Work to do: Reproduce every line of the data below with its wording unchanged, and offset each coordinate value in the answers by adding 42. Leave the pictures out of your answer.

Entries for locating words and elements:

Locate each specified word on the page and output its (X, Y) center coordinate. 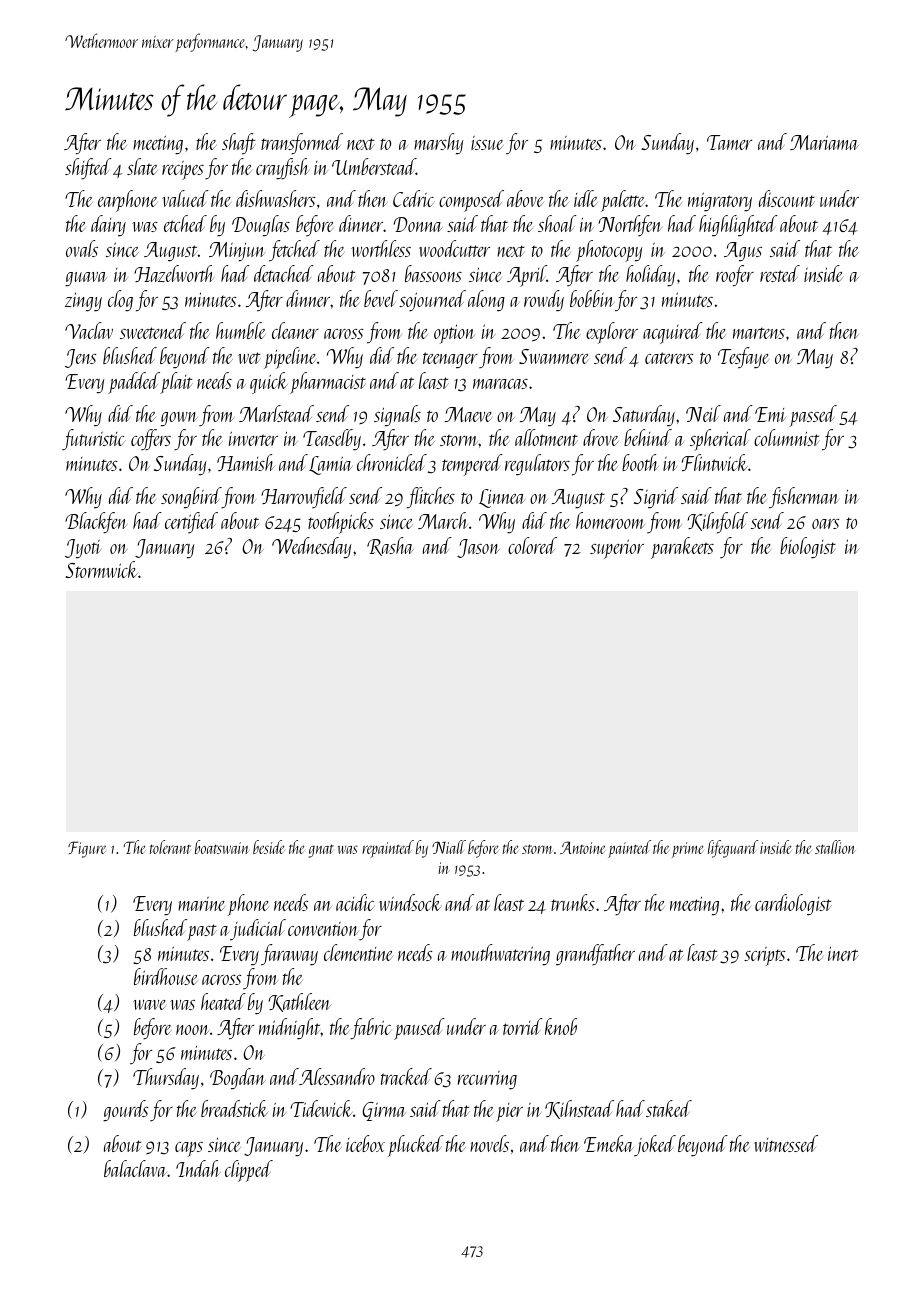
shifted (88, 168)
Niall (449, 847)
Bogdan (238, 1078)
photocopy (609, 251)
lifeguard (733, 849)
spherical (720, 440)
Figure (87, 849)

Full answer:
Locate each specified word on the page and output its (X, Y) center coordinate. 
shifted (130, 210)
Niall (491, 889)
Bogdan (280, 1120)
photocopy (651, 293)
lifeguard (775, 891)
spherical (762, 482)
Figure (129, 891)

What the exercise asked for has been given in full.